* **WHAT TO DO**
When you come to a picture, pass over it, and set down the entries below exactly.
BEGIN SUPPLIED RECORDS
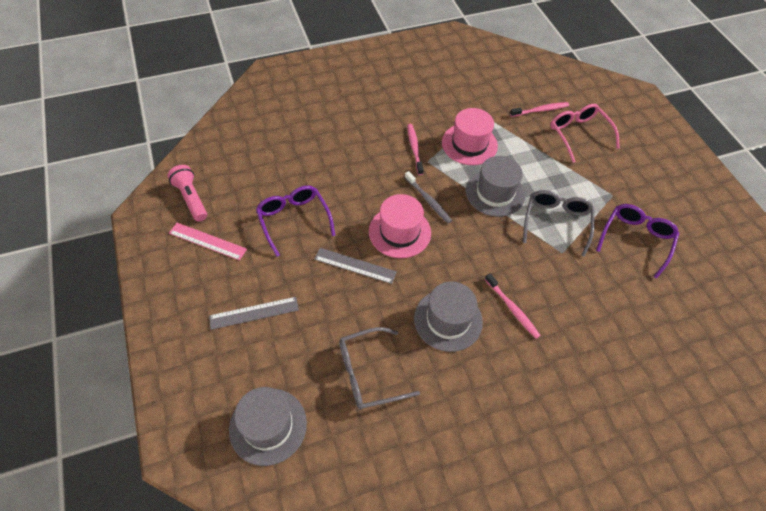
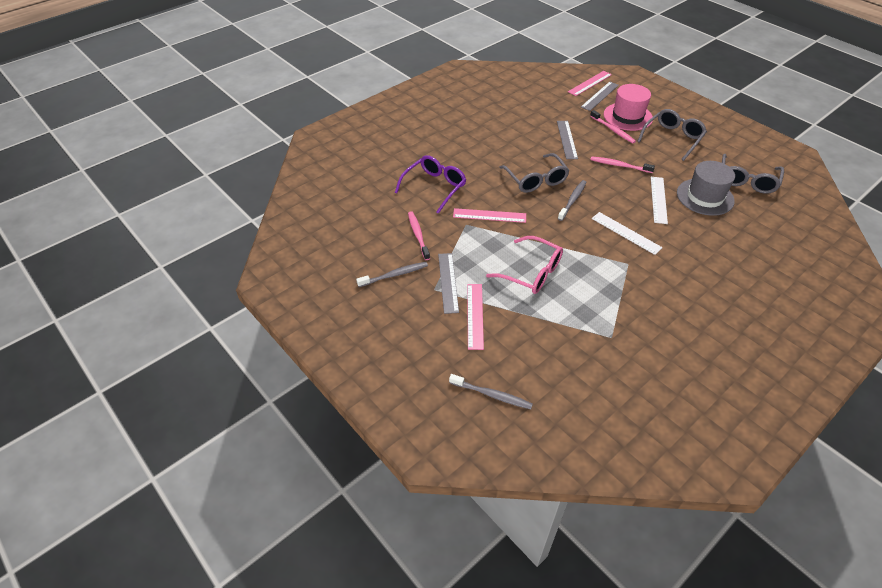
grey glasses: 2 -> 3
grey hat: 3 -> 1
grey ruler: 2 -> 3
grey toothbrush: 1 -> 3
pink flashlight: 1 -> 0
pink hat: 2 -> 1
pink ruler: 1 -> 3
purple glasses: 2 -> 1
white ruler: 0 -> 2

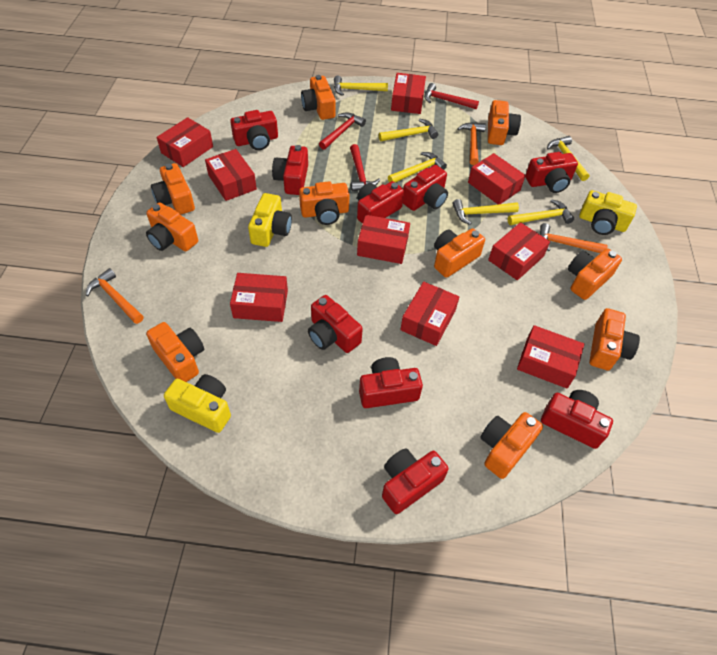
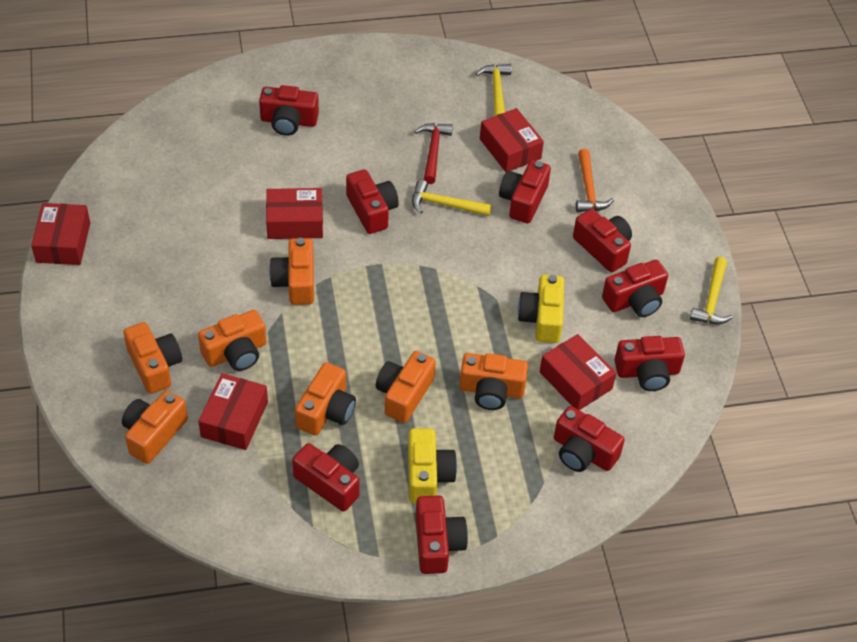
orange camera: 10 -> 7
orange hammer: 3 -> 1
red box: 9 -> 5
red hammer: 3 -> 1
yellow camera: 3 -> 2
yellow hammer: 6 -> 3

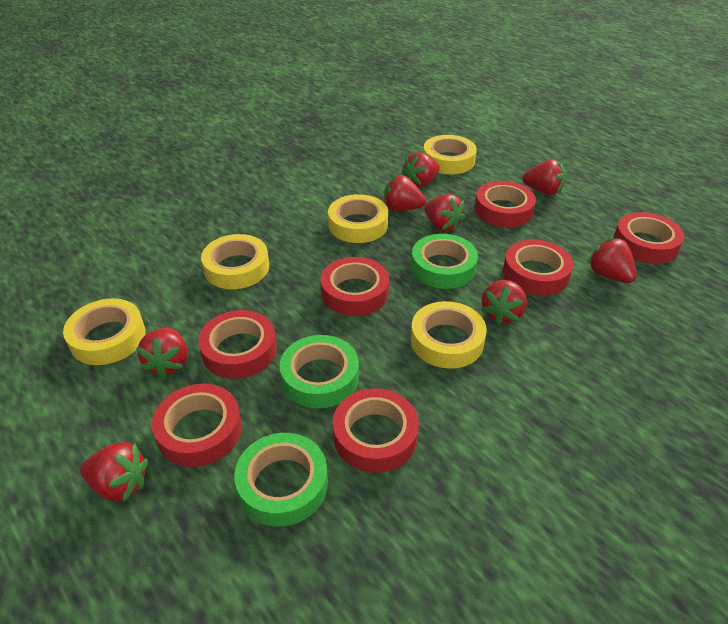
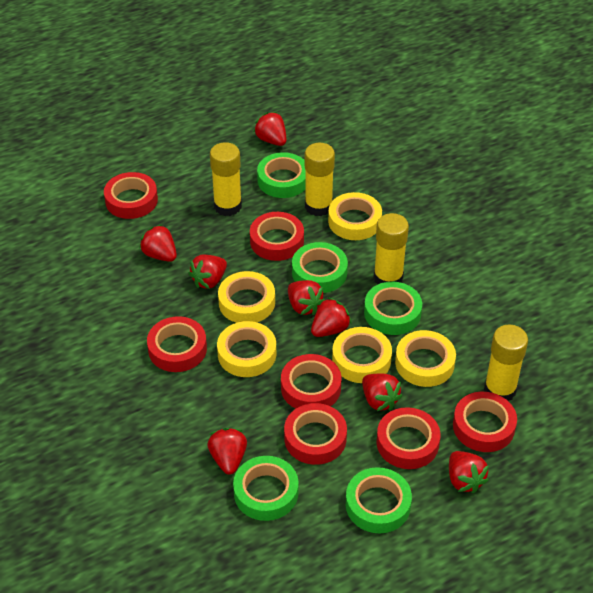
green tape: 3 -> 5
yellow glue stick: 0 -> 4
END SUPPLIED RECORDS
* **RESULT FOR THIS TASK**
grey glasses: 2 -> 3
grey hat: 3 -> 1
grey ruler: 2 -> 3
grey toothbrush: 1 -> 3
pink flashlight: 1 -> 0
pink hat: 2 -> 1
pink ruler: 1 -> 3
purple glasses: 2 -> 1
white ruler: 0 -> 2

orange camera: 10 -> 7
orange hammer: 3 -> 1
red box: 9 -> 5
red hammer: 3 -> 1
yellow camera: 3 -> 2
yellow hammer: 6 -> 3

green tape: 3 -> 5
yellow glue stick: 0 -> 4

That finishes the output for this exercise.